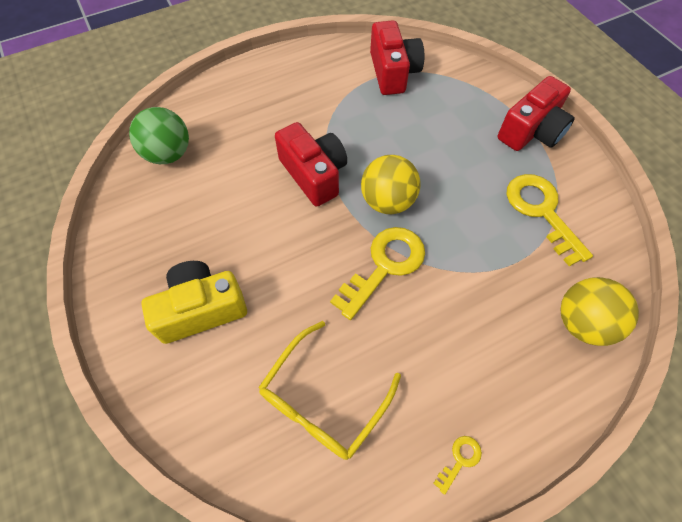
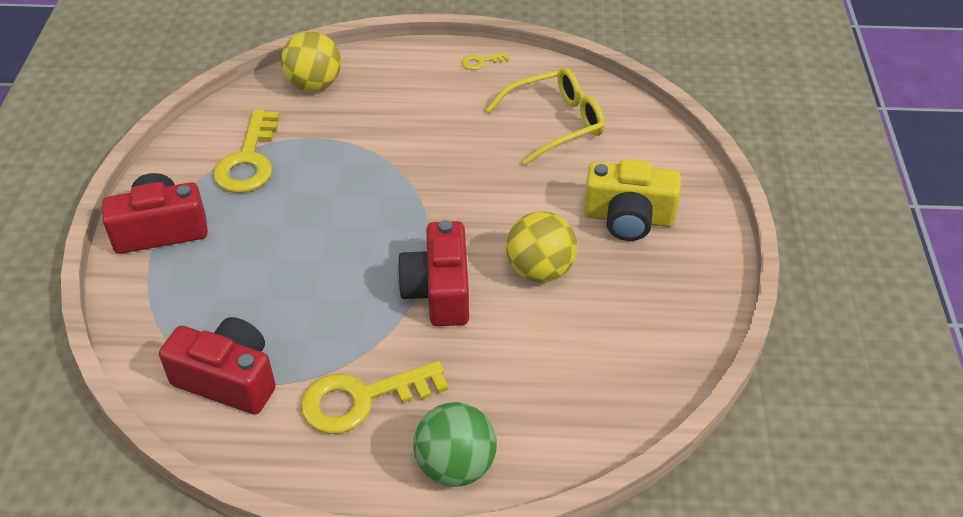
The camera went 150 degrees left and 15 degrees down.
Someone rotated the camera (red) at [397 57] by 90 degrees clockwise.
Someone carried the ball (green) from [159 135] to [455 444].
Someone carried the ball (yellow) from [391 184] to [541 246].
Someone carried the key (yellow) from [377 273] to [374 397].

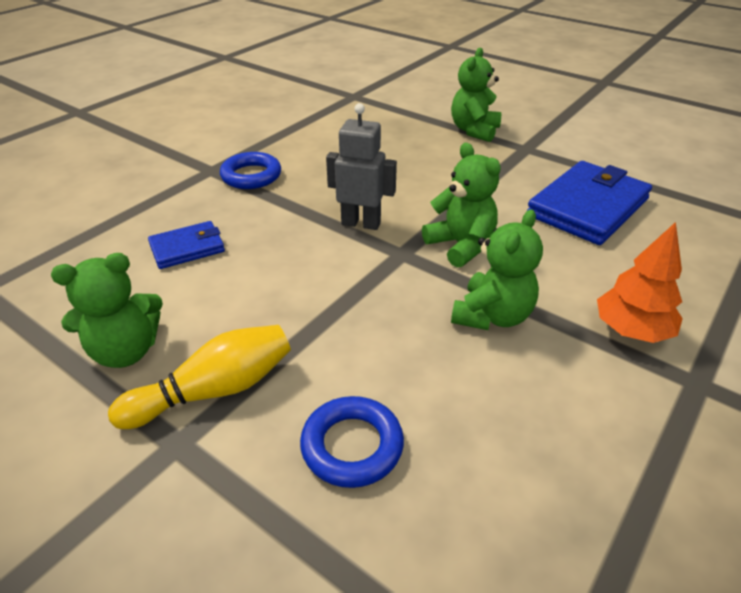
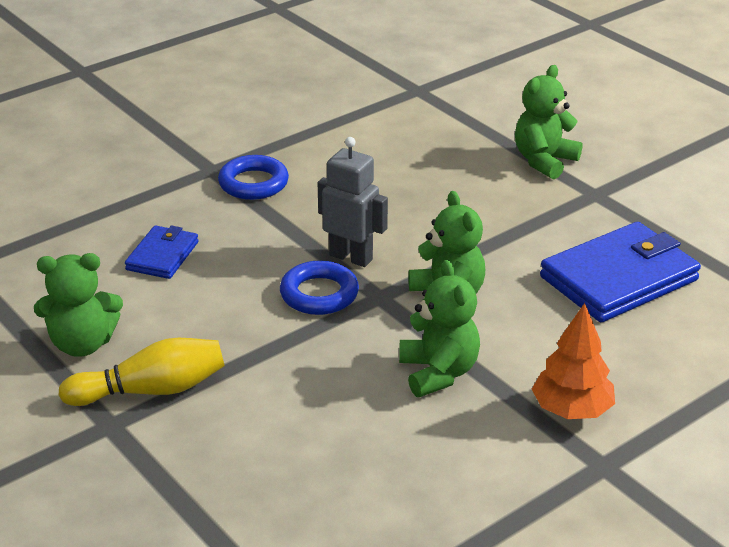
The camera went 15 degrees right and 5 degrees down.
Someone rotated the teddy bear (green) at [497 269] by 60 degrees counterclockwise.
Someone rotated the wallet (blue) at [186 245] by 60 degrees counterclockwise.
Someone carried the ring (blue) from [352 442] to [319 287].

○ ○ ○ ○ ○ ○ ○

PROBLEM DETAILS: Return each of the lines exactly as they appear above, with no images.

RESPONSE FOR THIS EXERCISE:
The camera went 150 degrees left and 15 degrees down.
Someone rotated the camera (red) at [397 57] by 90 degrees clockwise.
Someone carried the ball (green) from [159 135] to [455 444].
Someone carried the ball (yellow) from [391 184] to [541 246].
Someone carried the key (yellow) from [377 273] to [374 397].

The camera went 15 degrees right and 5 degrees down.
Someone rotated the teddy bear (green) at [497 269] by 60 degrees counterclockwise.
Someone rotated the wallet (blue) at [186 245] by 60 degrees counterclockwise.
Someone carried the ring (blue) from [352 442] to [319 287].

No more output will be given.